* **Task goal**: All entries must be repeated exactly; do not include the pictures.

------------------------------------

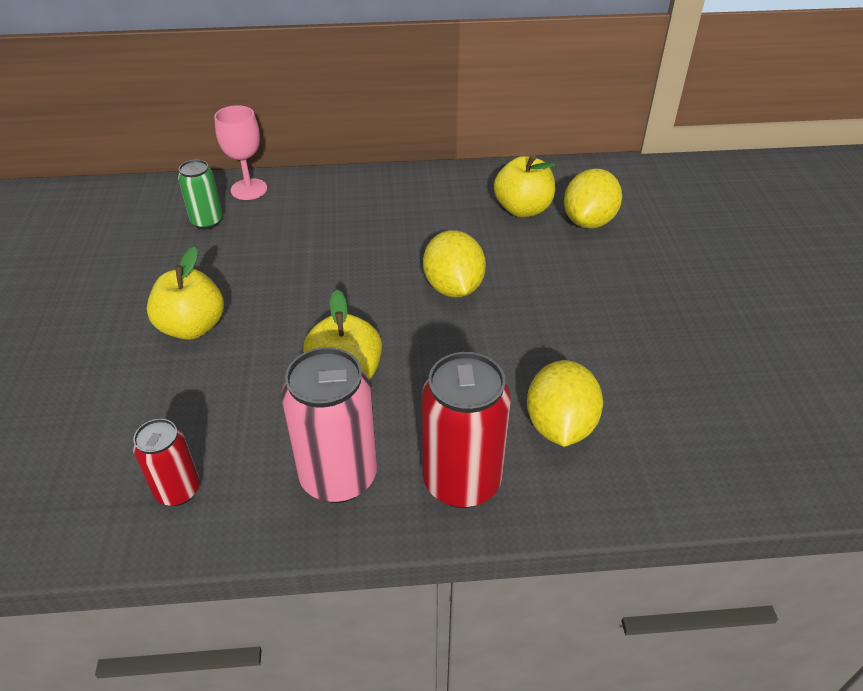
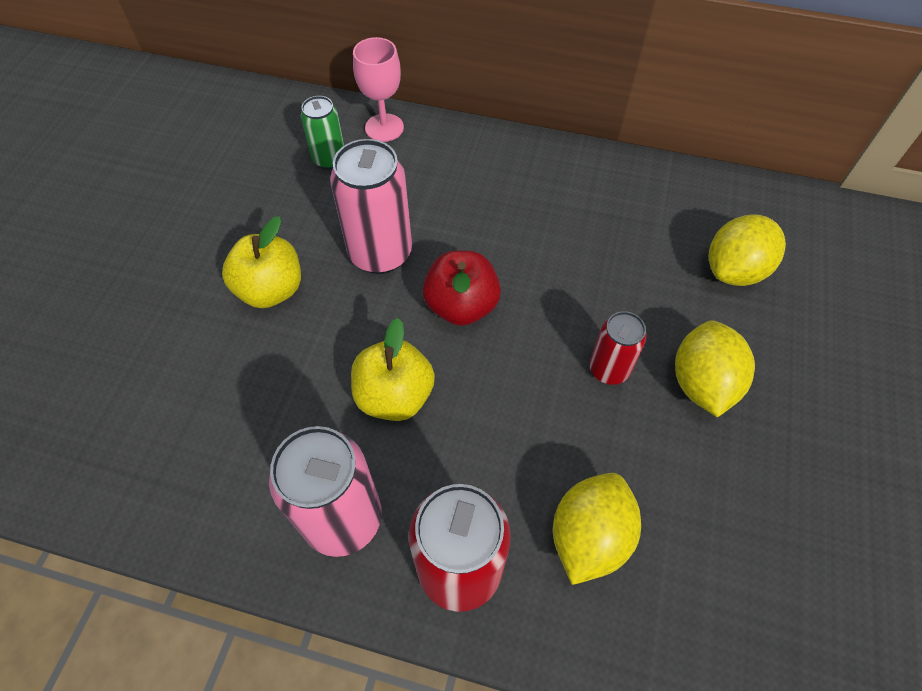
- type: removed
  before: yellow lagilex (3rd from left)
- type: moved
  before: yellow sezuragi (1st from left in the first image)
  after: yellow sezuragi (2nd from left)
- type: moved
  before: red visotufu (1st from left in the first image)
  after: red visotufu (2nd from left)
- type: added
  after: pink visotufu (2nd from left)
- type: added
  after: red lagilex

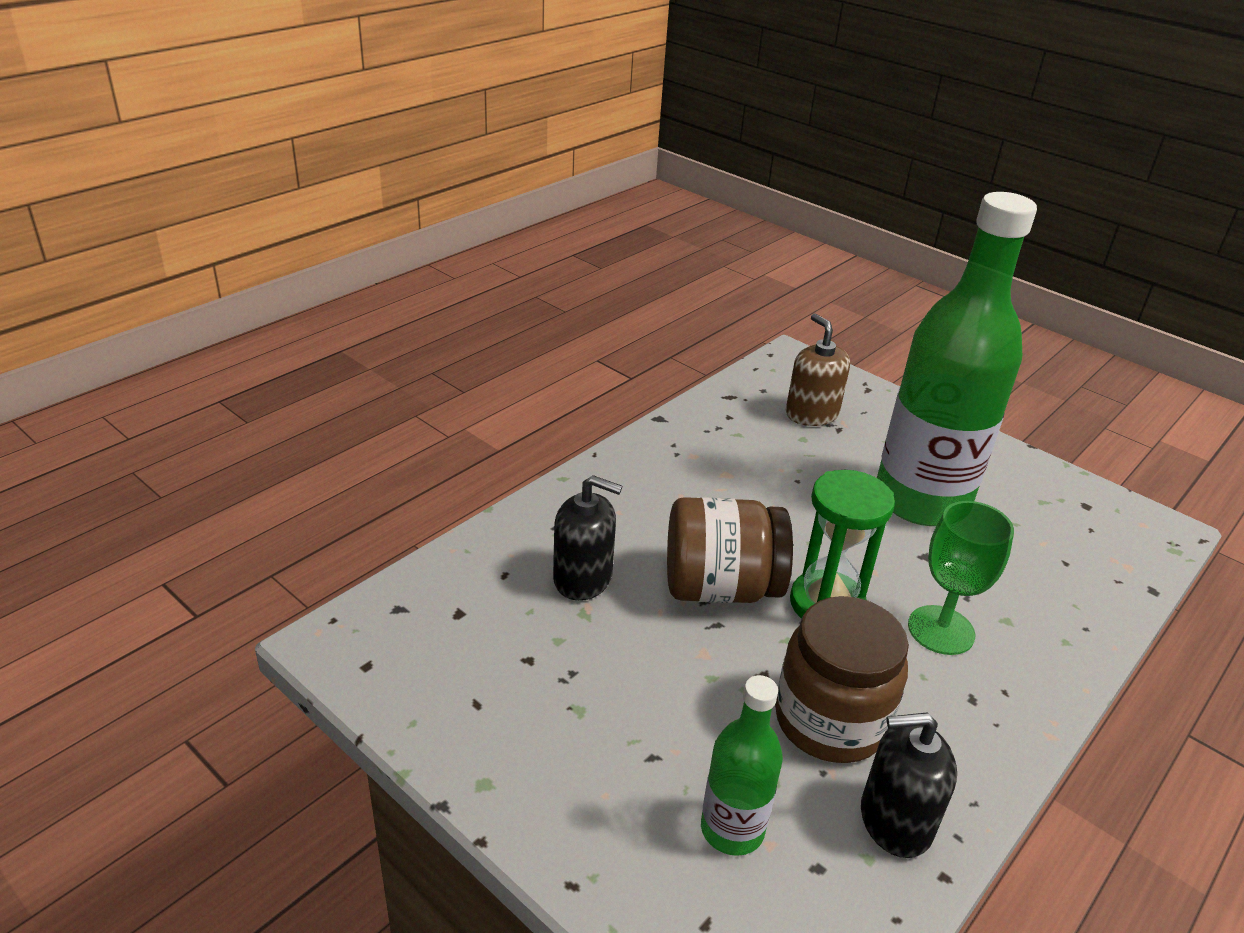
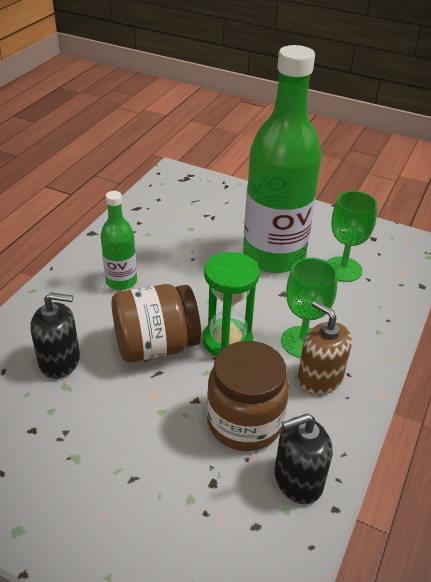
- type: moved
  before: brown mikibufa
- type: moved
  before: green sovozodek (1st from left)
- type: added
  after: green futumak (2nd from left)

------------------------------------

* **Response for this exercise**:
- type: removed
  before: yellow lagilex (3rd from left)
- type: moved
  before: yellow sezuragi (1st from left in the first image)
  after: yellow sezuragi (2nd from left)
- type: moved
  before: red visotufu (1st from left in the first image)
  after: red visotufu (2nd from left)
- type: added
  after: pink visotufu (2nd from left)
- type: added
  after: red lagilex

- type: moved
  before: brown mikibufa
- type: moved
  before: green sovozodek (1st from left)
- type: added
  after: green futumak (2nd from left)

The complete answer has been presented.